=== Task objective ===
Below are some entries. Repeat exactly the lines from the one with "U107: NAND CD4011" through the one with "U105: XNOR 74HC266", and only those.

□ □ □ □ □

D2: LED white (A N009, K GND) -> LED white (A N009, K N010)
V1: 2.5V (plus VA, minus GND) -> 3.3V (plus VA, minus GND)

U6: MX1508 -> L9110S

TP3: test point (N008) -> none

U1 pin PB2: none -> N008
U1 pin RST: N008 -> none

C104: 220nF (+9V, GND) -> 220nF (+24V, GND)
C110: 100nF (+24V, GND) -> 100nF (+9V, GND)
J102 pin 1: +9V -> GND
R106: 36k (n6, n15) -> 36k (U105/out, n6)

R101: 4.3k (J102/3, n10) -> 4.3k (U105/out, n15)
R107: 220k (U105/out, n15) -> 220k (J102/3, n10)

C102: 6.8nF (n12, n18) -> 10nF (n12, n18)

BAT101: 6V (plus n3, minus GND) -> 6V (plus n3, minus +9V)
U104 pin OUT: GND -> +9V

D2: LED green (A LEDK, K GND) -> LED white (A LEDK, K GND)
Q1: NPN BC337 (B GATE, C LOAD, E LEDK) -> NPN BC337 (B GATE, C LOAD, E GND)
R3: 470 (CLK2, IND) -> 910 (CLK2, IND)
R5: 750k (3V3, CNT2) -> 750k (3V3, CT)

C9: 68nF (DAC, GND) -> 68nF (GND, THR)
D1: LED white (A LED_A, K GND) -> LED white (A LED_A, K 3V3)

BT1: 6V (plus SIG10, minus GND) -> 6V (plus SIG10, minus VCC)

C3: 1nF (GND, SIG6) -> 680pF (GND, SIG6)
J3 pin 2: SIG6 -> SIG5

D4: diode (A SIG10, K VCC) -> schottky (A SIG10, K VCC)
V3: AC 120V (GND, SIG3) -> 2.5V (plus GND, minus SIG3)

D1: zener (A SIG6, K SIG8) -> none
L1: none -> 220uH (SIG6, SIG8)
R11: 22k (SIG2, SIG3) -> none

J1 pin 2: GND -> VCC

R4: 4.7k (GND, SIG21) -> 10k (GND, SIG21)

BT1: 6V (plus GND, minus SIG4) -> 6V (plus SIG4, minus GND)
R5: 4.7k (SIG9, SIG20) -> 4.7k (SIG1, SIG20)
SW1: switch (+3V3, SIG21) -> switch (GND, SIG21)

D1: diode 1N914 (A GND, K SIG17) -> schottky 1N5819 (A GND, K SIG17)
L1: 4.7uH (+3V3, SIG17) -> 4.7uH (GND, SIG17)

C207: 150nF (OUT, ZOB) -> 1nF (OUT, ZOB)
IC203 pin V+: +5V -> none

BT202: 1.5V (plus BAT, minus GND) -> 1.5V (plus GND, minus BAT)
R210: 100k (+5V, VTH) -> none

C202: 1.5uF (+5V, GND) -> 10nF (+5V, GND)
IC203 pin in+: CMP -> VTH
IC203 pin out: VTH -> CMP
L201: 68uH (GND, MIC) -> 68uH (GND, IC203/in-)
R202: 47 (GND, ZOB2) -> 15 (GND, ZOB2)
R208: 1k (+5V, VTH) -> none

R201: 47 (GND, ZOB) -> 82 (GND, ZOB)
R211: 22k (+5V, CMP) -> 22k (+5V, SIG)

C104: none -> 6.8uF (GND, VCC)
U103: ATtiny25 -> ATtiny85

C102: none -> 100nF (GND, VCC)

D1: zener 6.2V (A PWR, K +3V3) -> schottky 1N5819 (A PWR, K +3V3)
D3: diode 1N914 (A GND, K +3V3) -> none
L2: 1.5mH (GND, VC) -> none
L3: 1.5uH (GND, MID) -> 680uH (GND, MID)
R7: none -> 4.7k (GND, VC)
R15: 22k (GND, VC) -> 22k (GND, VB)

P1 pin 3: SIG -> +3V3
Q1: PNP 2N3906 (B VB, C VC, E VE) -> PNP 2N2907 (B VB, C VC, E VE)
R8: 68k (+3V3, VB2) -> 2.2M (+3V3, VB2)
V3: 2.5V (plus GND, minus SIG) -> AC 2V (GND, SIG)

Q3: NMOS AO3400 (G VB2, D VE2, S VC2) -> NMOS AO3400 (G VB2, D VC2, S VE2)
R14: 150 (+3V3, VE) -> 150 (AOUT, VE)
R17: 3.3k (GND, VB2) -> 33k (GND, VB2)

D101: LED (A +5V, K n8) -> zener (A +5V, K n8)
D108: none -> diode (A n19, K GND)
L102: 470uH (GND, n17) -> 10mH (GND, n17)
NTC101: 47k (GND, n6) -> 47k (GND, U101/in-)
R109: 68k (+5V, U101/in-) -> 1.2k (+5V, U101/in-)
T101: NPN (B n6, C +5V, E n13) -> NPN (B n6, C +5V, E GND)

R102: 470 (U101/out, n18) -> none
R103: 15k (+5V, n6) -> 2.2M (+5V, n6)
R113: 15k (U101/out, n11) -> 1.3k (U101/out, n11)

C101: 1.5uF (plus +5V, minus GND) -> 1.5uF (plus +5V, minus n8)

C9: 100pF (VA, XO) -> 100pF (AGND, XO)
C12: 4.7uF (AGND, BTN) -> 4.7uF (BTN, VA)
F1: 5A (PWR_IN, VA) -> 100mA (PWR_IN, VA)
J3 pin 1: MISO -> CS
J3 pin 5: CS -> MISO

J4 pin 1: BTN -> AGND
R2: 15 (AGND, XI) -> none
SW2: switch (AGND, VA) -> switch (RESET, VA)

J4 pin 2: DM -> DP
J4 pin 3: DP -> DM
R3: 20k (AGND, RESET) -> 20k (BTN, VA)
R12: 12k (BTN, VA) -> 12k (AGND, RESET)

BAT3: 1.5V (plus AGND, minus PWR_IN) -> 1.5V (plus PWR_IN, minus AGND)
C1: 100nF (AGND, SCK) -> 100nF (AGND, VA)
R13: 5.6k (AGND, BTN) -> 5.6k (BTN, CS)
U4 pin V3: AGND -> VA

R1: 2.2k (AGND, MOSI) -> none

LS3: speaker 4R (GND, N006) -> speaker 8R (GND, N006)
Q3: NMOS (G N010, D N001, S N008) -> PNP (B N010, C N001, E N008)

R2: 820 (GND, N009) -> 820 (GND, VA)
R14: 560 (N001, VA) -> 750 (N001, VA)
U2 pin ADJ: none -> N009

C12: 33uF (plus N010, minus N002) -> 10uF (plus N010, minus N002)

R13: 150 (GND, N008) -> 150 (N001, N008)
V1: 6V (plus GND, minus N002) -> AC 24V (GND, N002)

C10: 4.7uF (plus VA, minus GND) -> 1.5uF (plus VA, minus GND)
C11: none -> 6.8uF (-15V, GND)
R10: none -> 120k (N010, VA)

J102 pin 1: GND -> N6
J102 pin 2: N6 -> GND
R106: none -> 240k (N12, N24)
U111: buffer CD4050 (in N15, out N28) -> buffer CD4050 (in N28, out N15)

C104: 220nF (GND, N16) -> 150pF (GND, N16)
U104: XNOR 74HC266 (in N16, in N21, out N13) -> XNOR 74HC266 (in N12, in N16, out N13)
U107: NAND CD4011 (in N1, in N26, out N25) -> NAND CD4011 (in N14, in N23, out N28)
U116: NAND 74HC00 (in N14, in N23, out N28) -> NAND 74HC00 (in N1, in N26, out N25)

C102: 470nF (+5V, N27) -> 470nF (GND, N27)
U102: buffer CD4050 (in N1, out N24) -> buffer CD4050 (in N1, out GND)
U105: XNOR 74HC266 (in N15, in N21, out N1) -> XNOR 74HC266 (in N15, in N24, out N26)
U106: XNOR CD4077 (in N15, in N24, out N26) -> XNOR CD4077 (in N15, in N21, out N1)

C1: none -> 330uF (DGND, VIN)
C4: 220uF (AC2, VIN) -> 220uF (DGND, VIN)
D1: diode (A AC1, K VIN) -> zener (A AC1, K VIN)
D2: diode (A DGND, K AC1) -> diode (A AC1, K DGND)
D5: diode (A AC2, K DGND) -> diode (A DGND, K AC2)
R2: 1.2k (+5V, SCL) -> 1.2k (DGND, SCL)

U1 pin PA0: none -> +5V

□ □ □ □ □

=== Solution ===
U107: NAND CD4011 (in N1, in N26, out N25) -> NAND CD4011 (in N14, in N23, out N28)
U116: NAND 74HC00 (in N14, in N23, out N28) -> NAND 74HC00 (in N1, in N26, out N25)

C102: 470nF (+5V, N27) -> 470nF (GND, N27)
U102: buffer CD4050 (in N1, out N24) -> buffer CD4050 (in N1, out GND)
U105: XNOR 74HC266 (in N15, in N21, out N1) -> XNOR 74HC266 (in N15, in N24, out N26)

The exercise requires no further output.